━━━━━ Records for processing

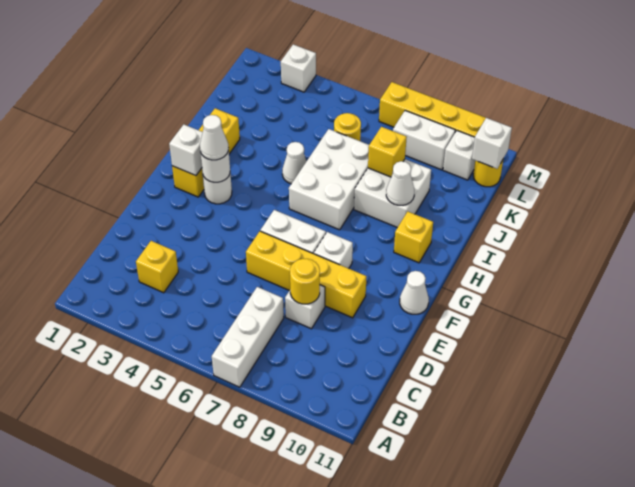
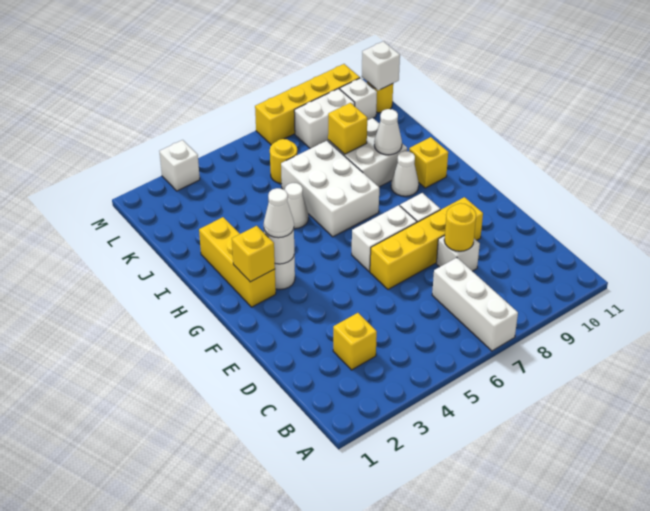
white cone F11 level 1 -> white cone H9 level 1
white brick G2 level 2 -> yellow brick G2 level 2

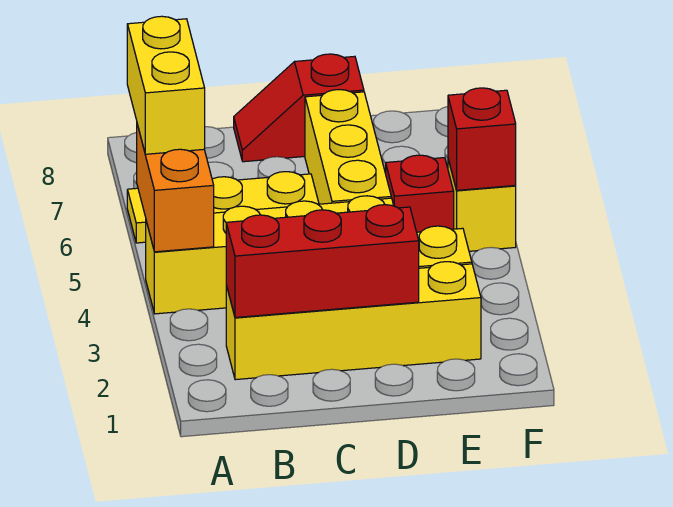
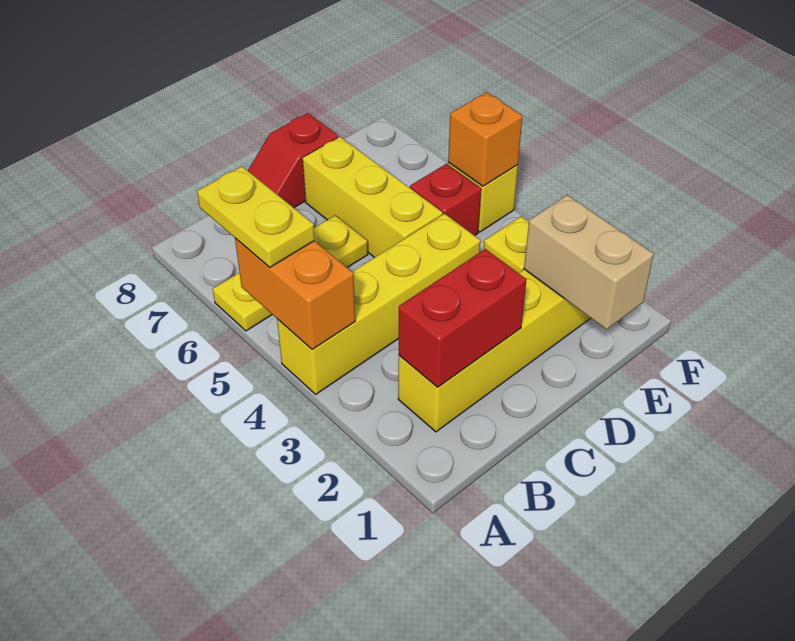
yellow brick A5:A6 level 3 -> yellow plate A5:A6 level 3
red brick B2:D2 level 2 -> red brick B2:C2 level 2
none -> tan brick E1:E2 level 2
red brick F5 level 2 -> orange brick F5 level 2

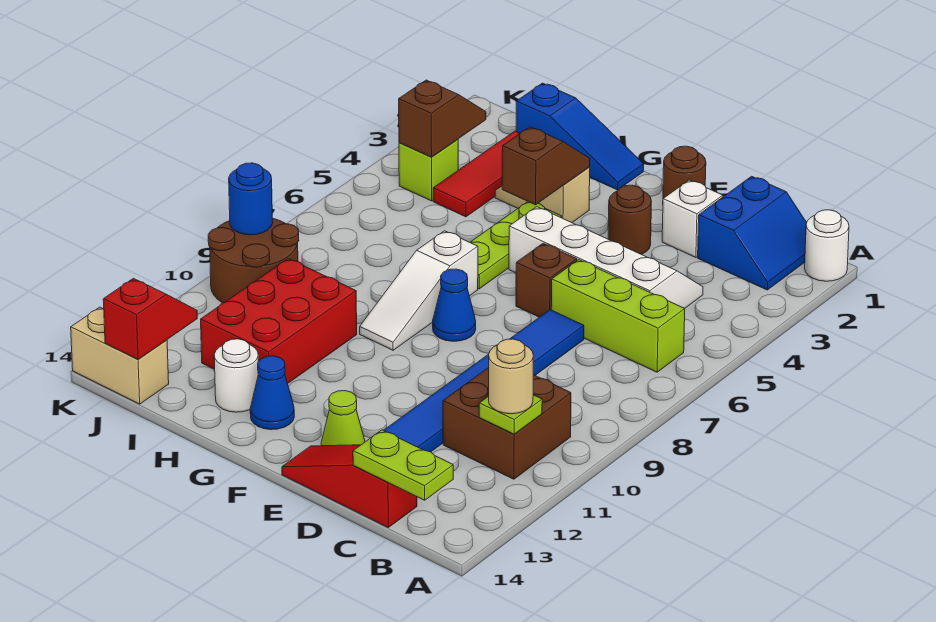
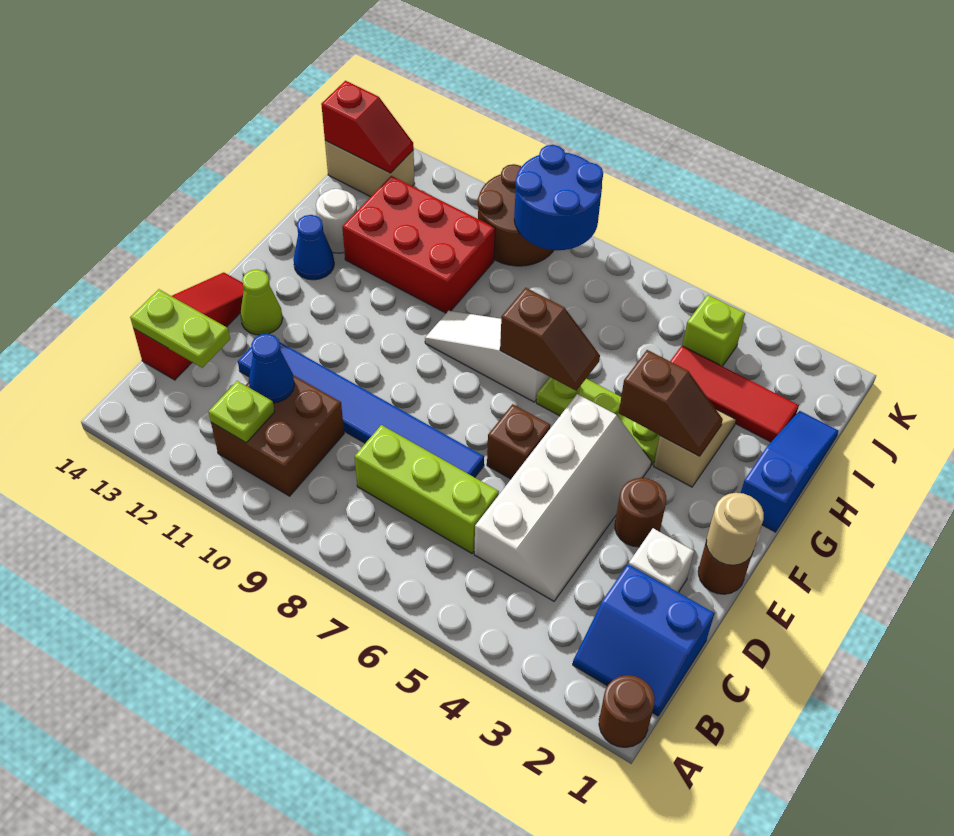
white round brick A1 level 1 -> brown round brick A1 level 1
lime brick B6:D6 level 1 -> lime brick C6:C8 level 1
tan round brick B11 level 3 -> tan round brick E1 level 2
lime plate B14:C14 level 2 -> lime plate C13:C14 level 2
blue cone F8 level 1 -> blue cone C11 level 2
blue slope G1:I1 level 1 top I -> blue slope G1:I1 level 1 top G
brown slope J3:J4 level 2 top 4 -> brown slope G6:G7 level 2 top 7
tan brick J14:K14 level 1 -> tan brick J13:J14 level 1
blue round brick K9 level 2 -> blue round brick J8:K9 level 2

━━━━━━━━━━

**What the exercise asks**
Return the number of lines in the data above that include the word "brown", and nothing else.

**Output for this task**
2